[Synthetic shape transformation data]
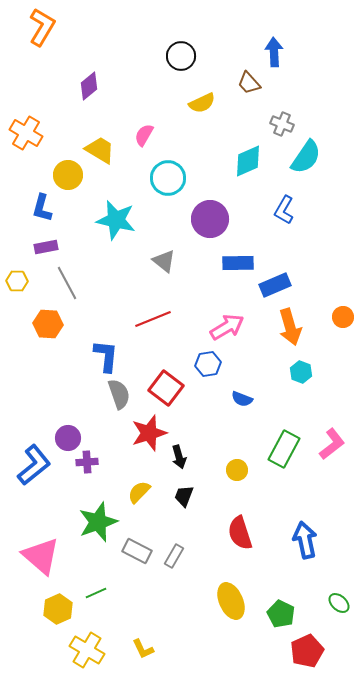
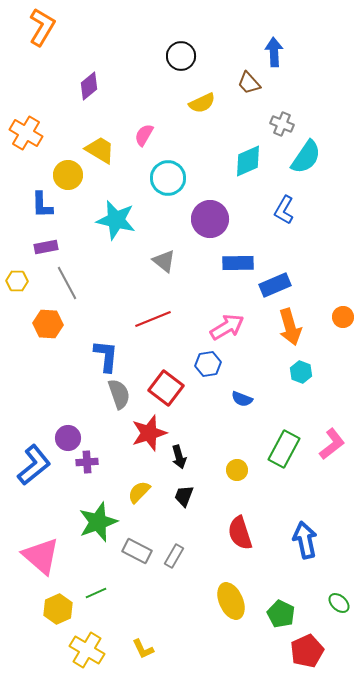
blue L-shape at (42, 208): moved 3 px up; rotated 16 degrees counterclockwise
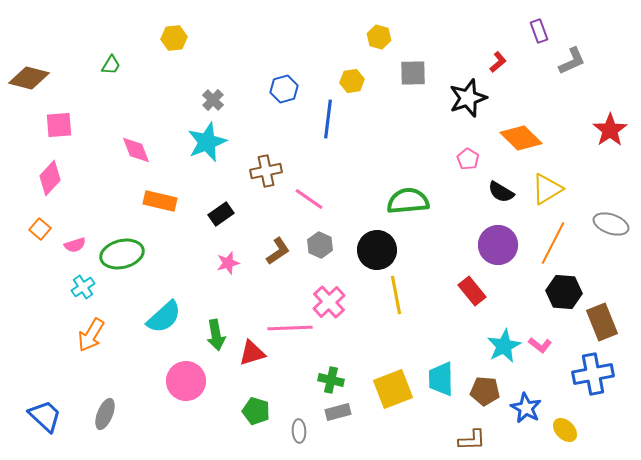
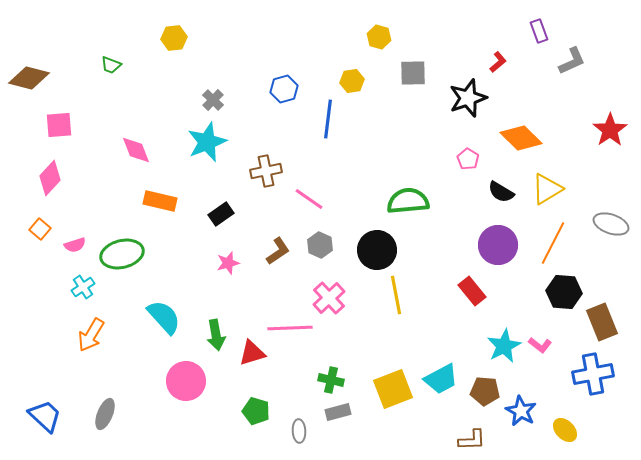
green trapezoid at (111, 65): rotated 80 degrees clockwise
pink cross at (329, 302): moved 4 px up
cyan semicircle at (164, 317): rotated 90 degrees counterclockwise
cyan trapezoid at (441, 379): rotated 117 degrees counterclockwise
blue star at (526, 408): moved 5 px left, 3 px down
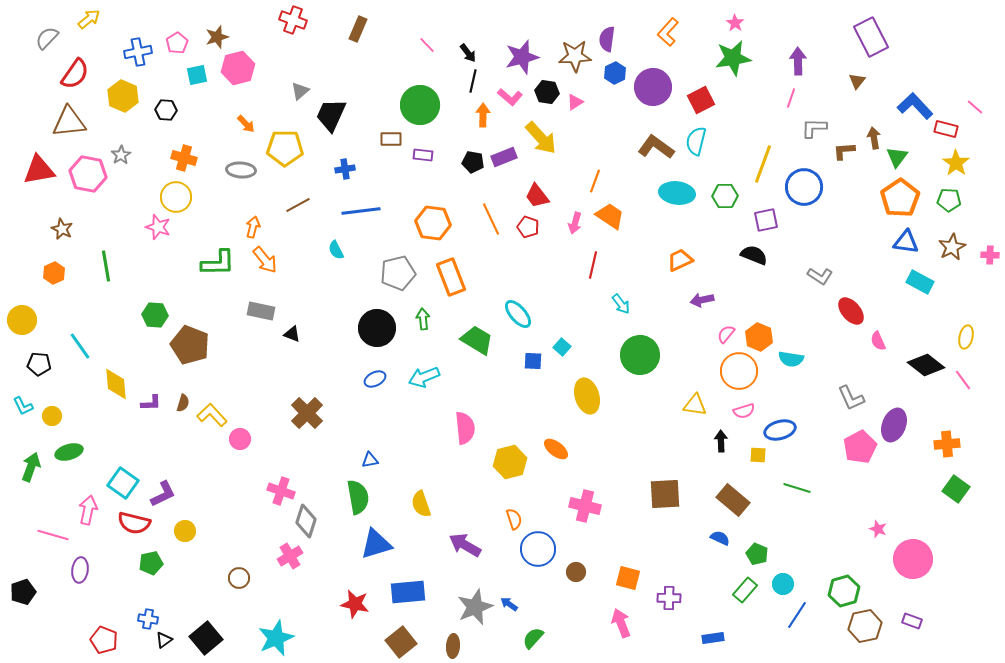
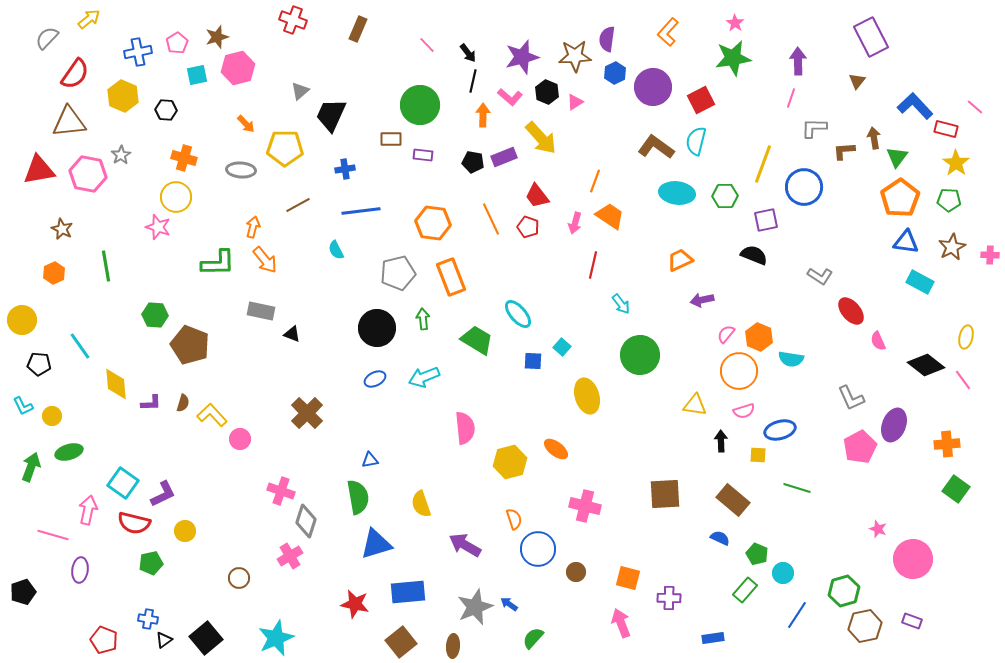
black hexagon at (547, 92): rotated 15 degrees clockwise
cyan circle at (783, 584): moved 11 px up
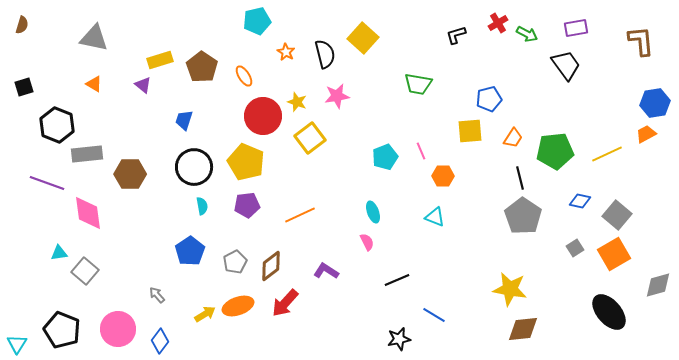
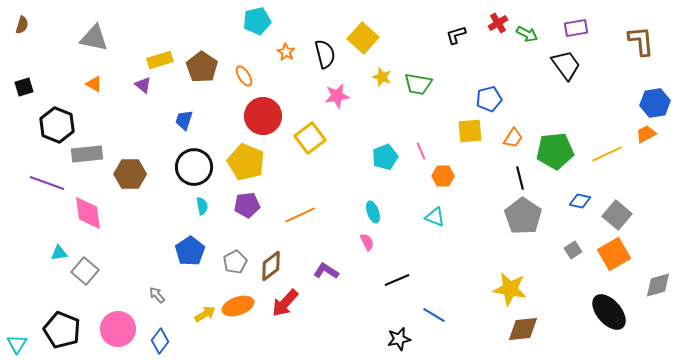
yellow star at (297, 102): moved 85 px right, 25 px up
gray square at (575, 248): moved 2 px left, 2 px down
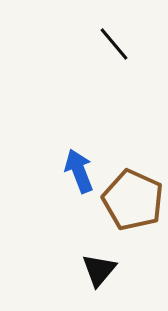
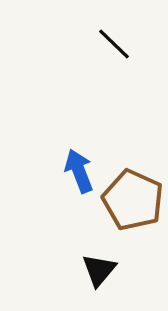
black line: rotated 6 degrees counterclockwise
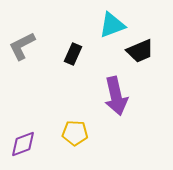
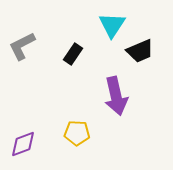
cyan triangle: rotated 36 degrees counterclockwise
black rectangle: rotated 10 degrees clockwise
yellow pentagon: moved 2 px right
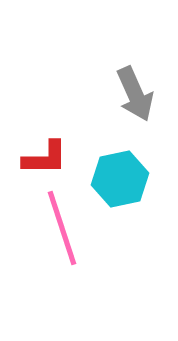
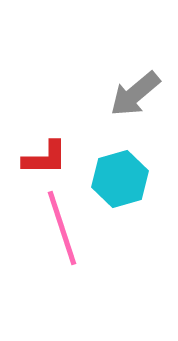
gray arrow: rotated 74 degrees clockwise
cyan hexagon: rotated 4 degrees counterclockwise
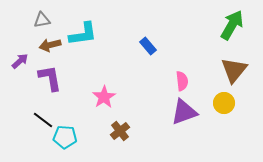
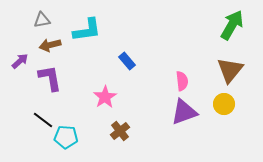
cyan L-shape: moved 4 px right, 4 px up
blue rectangle: moved 21 px left, 15 px down
brown triangle: moved 4 px left
pink star: moved 1 px right
yellow circle: moved 1 px down
cyan pentagon: moved 1 px right
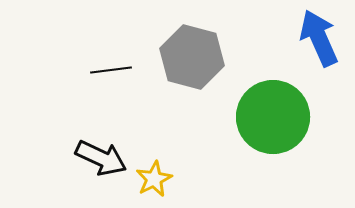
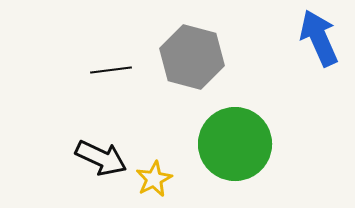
green circle: moved 38 px left, 27 px down
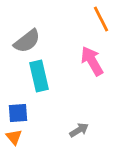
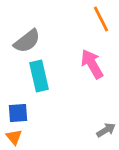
pink arrow: moved 3 px down
gray arrow: moved 27 px right
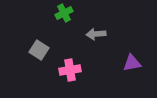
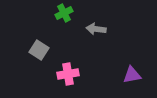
gray arrow: moved 5 px up; rotated 12 degrees clockwise
purple triangle: moved 12 px down
pink cross: moved 2 px left, 4 px down
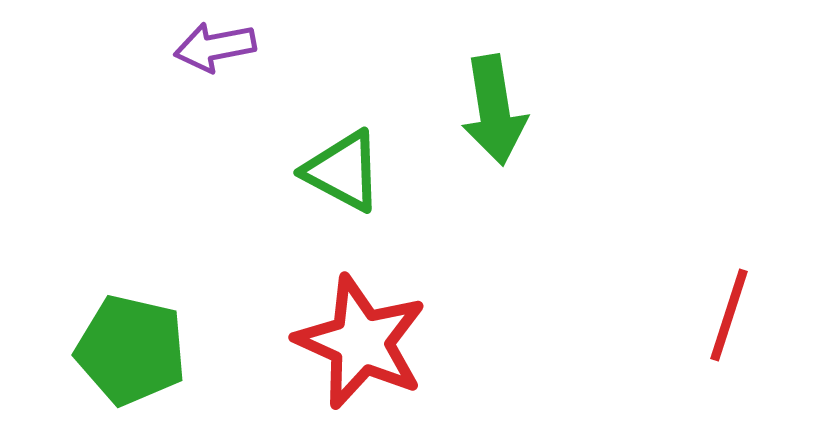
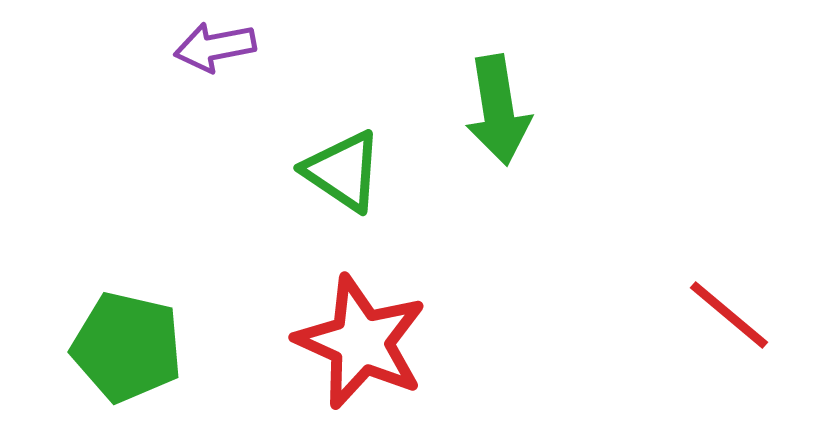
green arrow: moved 4 px right
green triangle: rotated 6 degrees clockwise
red line: rotated 68 degrees counterclockwise
green pentagon: moved 4 px left, 3 px up
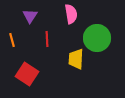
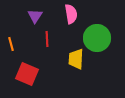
purple triangle: moved 5 px right
orange line: moved 1 px left, 4 px down
red square: rotated 10 degrees counterclockwise
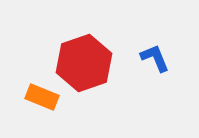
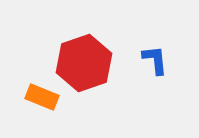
blue L-shape: moved 2 px down; rotated 16 degrees clockwise
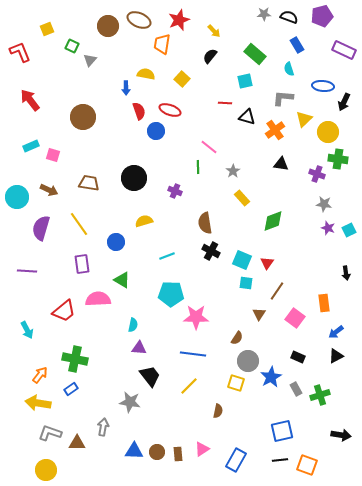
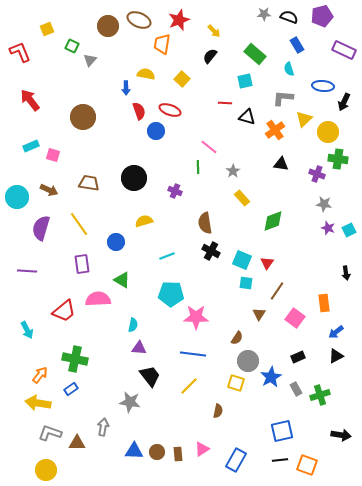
black rectangle at (298, 357): rotated 48 degrees counterclockwise
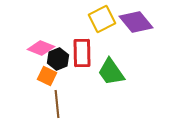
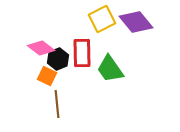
pink diamond: rotated 16 degrees clockwise
green trapezoid: moved 1 px left, 3 px up
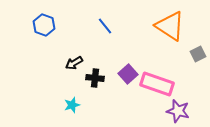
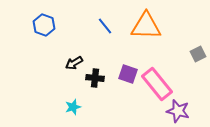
orange triangle: moved 24 px left; rotated 32 degrees counterclockwise
purple square: rotated 30 degrees counterclockwise
pink rectangle: rotated 32 degrees clockwise
cyan star: moved 1 px right, 2 px down
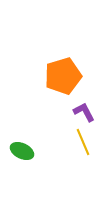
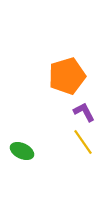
orange pentagon: moved 4 px right
yellow line: rotated 12 degrees counterclockwise
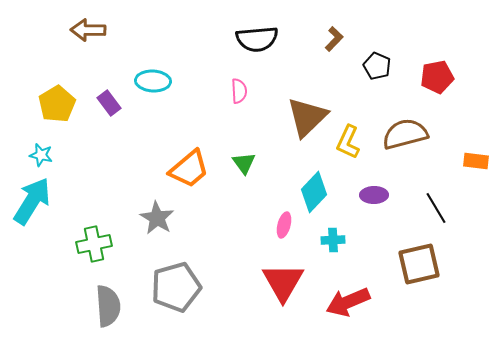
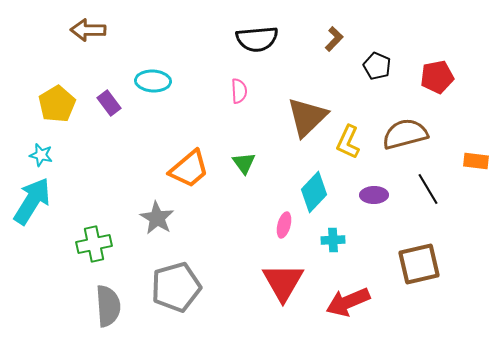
black line: moved 8 px left, 19 px up
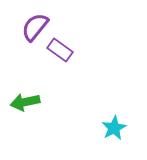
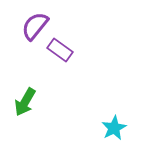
purple semicircle: moved 1 px up
green arrow: rotated 48 degrees counterclockwise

> [AIM OF THE EXERCISE]: All pictures are to be dropped, and the records above returned exactly.

> [YOUR RESPONSE]:
blue L-shape at (42, 208): moved 3 px up; rotated 16 degrees counterclockwise
green trapezoid at (111, 65): rotated 80 degrees clockwise
pink cross at (329, 302): moved 4 px up
cyan semicircle at (164, 317): rotated 90 degrees counterclockwise
cyan trapezoid at (441, 379): rotated 117 degrees counterclockwise
blue star at (526, 408): moved 5 px left, 3 px down
black hexagon at (547, 92): rotated 15 degrees clockwise
cyan circle at (783, 584): moved 11 px up
yellow star at (297, 102): moved 85 px right, 25 px up
gray square at (575, 248): moved 2 px left, 2 px down
black line: rotated 6 degrees counterclockwise
cyan triangle: rotated 36 degrees counterclockwise
black rectangle: rotated 10 degrees clockwise
yellow pentagon: moved 2 px right
gray arrow: rotated 74 degrees clockwise
cyan hexagon: rotated 4 degrees counterclockwise
cyan L-shape: moved 4 px right, 4 px up
blue rectangle: moved 21 px left, 15 px down
brown triangle: moved 4 px left
pink star: moved 1 px right
yellow circle: moved 1 px down
cyan pentagon: moved 1 px right
green circle: moved 38 px left, 27 px down
pink arrow: moved 3 px down
gray arrow: moved 27 px right
gray arrow: moved 5 px up; rotated 12 degrees clockwise
purple triangle: moved 12 px down
pink cross: moved 2 px left, 4 px down
green arrow: moved 4 px right
green triangle: rotated 6 degrees clockwise
red line: rotated 68 degrees counterclockwise
green pentagon: moved 4 px left, 3 px up
purple triangle: moved 5 px right
orange line: moved 1 px left, 4 px down
red square: rotated 10 degrees counterclockwise
blue L-shape: moved 2 px down; rotated 16 degrees clockwise
black rectangle at (298, 357): rotated 48 degrees counterclockwise
pink diamond: rotated 16 degrees clockwise
green trapezoid: moved 1 px left, 3 px up
orange triangle: moved 24 px left; rotated 32 degrees counterclockwise
purple square: rotated 30 degrees counterclockwise
pink rectangle: rotated 32 degrees clockwise
cyan star: moved 1 px right, 2 px down
orange pentagon: moved 4 px right
yellow line: rotated 12 degrees counterclockwise
black line: moved 8 px left, 19 px up
purple semicircle: moved 1 px up
green arrow: rotated 48 degrees counterclockwise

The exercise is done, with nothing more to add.